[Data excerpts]

— begin —

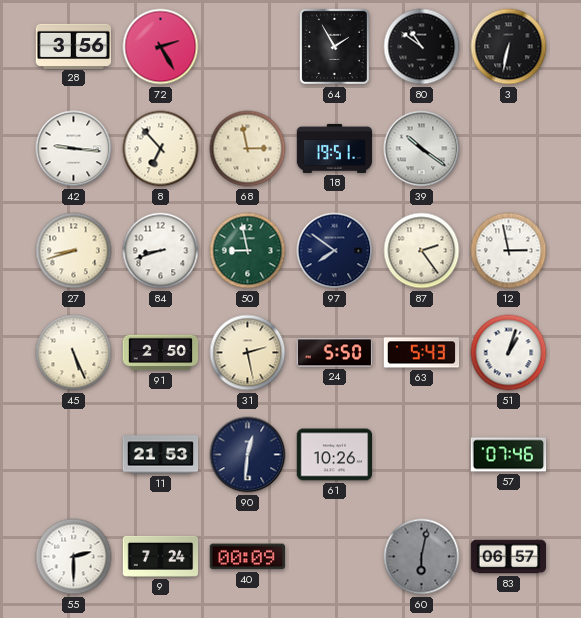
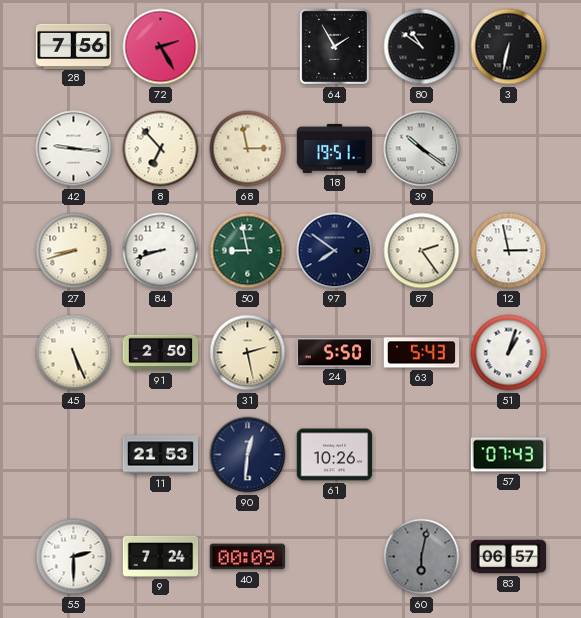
28: 3:56 -> 7:56
57: 07:46 -> 07:43
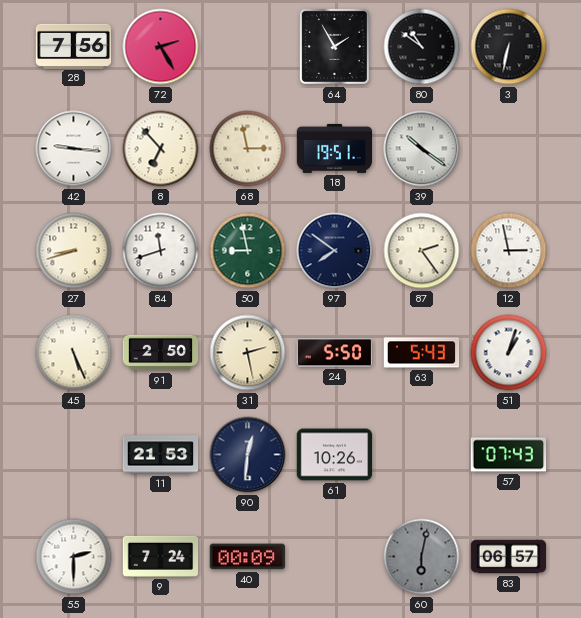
84: 8:42 -> 11:42
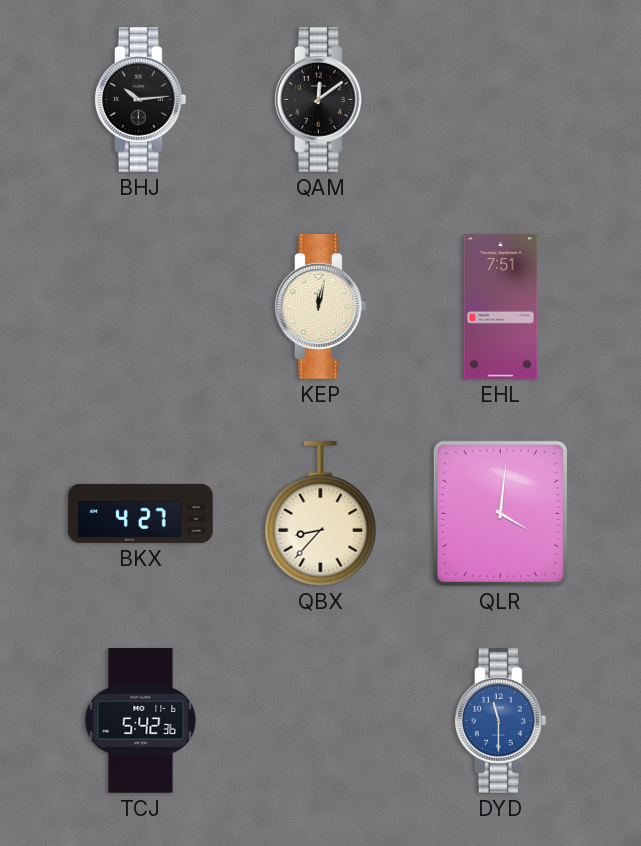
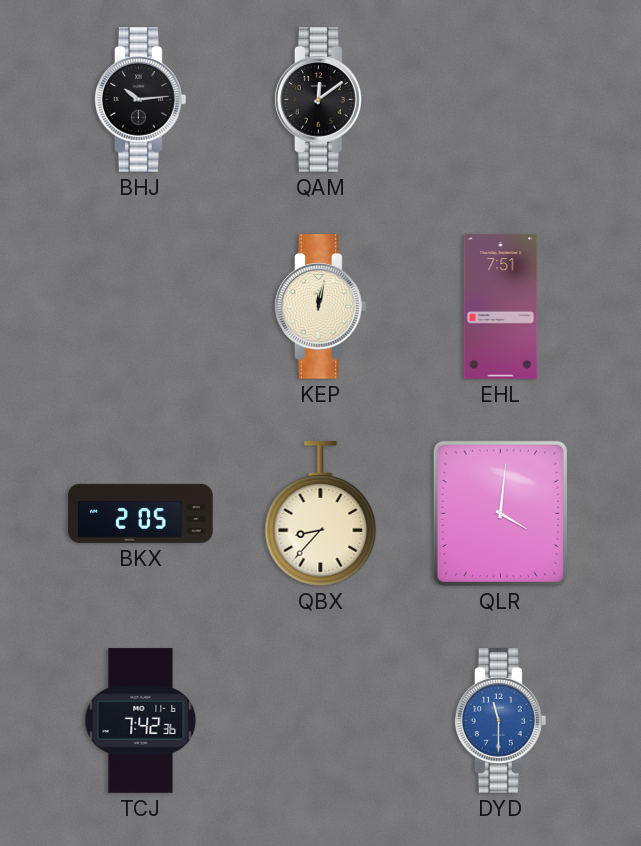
BKX: 4:27 -> 2:05
TCJ: 5:42 -> 7:42
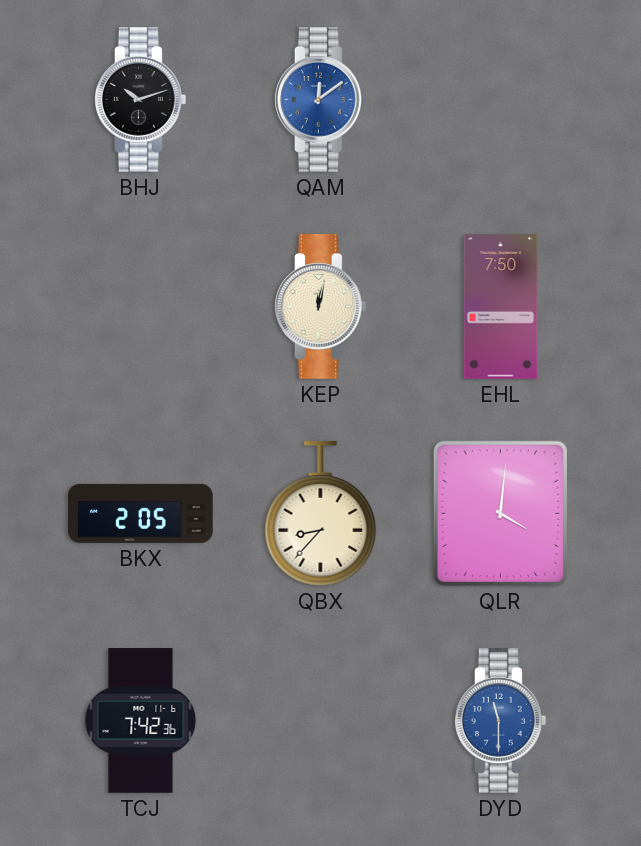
BHJ: 10:14 -> 10:12
QAM dial: black -> blue
EHL: 7:51 -> 7:50
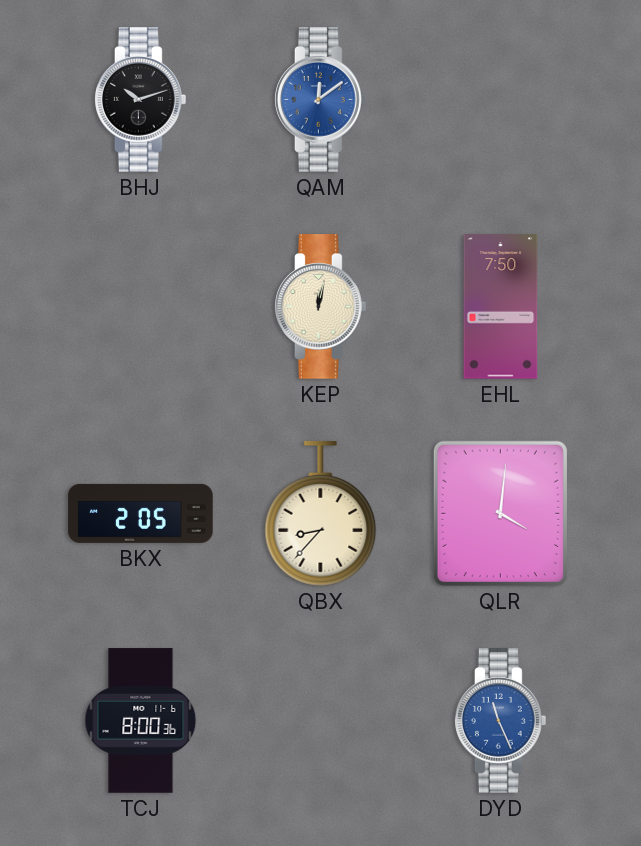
TCJ: 7:42 -> 8:00
DYD: 11:30 -> 11:26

— end —

§ **Requirement**:
Convert the text lines of the data above into a Markdown table with the columns Row and Entry, numbering each line and omitting blank lines. Leave the pictures out of the answer.

§ **Worked solution**:
| Row | Entry |
|---|---|
| 1 | 28: 3:56 -> 7:56 |
| 2 | 57: 07:46 -> 07:43 |
| 3 | 84: 8:42 -> 11:42 |
| 4 | BKX: 4:27 -> 2:05 |
| 5 | TCJ: 5:42 -> 7:42 |
| 6 | BHJ: 10:14 -> 10:12 |
| 7 | QAM dial: black -> blue |
| 8 | EHL: 7:51 -> 7:50 |
| 9 | TCJ: 7:42 -> 8:00 |
| 10 | DYD: 11:30 -> 11:26 |